Task inputs:
- - - - -

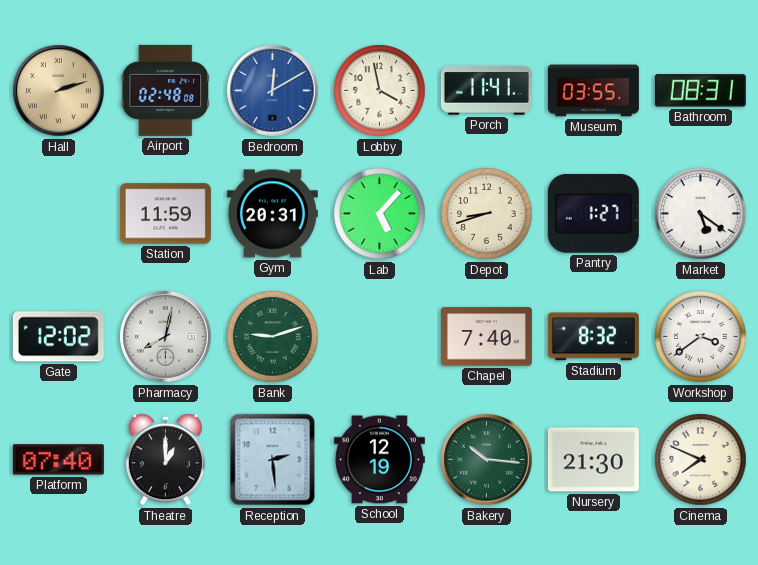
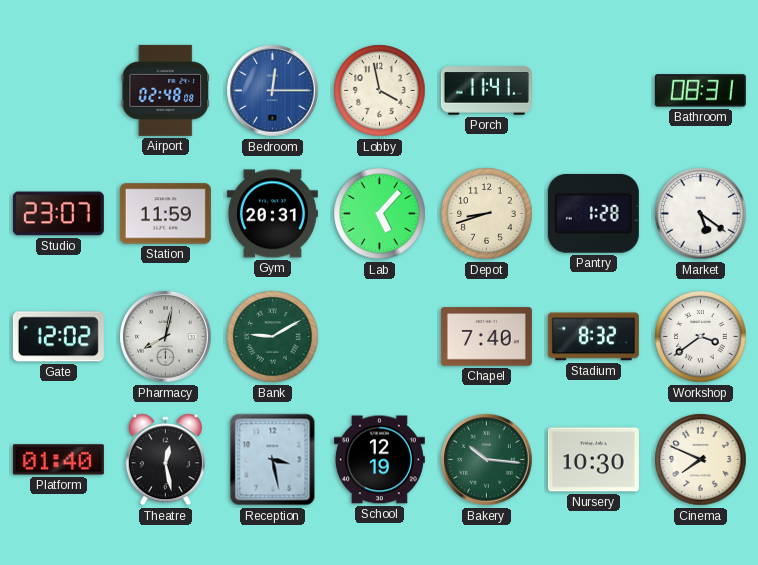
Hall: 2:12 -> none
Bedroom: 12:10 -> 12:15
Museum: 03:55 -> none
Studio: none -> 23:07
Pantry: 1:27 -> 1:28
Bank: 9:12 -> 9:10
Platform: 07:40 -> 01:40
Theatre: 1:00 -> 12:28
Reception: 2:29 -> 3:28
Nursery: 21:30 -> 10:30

- - - - -

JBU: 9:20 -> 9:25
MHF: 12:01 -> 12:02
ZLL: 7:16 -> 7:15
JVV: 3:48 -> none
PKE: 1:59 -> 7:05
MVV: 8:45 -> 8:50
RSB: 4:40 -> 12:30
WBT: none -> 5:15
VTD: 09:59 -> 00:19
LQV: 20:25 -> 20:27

- - - - -

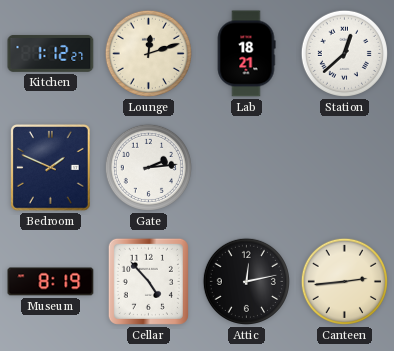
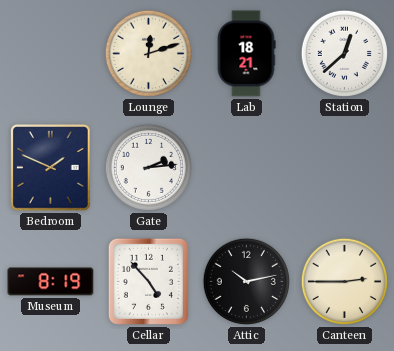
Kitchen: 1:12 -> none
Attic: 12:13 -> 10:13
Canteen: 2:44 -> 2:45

- - - - -

What is needed:
Reproduce only the lines starting at "Hall: 2:12 -> none" and ending at "Nursery: 21:30 -> 10:30", with "none" replaced by "blank" and everything else left unchanged.

Correct result:
Hall: 2:12 -> blank
Bedroom: 12:10 -> 12:15
Museum: 03:55 -> blank
Studio: blank -> 23:07
Pantry: 1:27 -> 1:28
Bank: 9:12 -> 9:10
Platform: 07:40 -> 01:40
Theatre: 1:00 -> 12:28
Reception: 2:29 -> 3:28
Nursery: 21:30 -> 10:30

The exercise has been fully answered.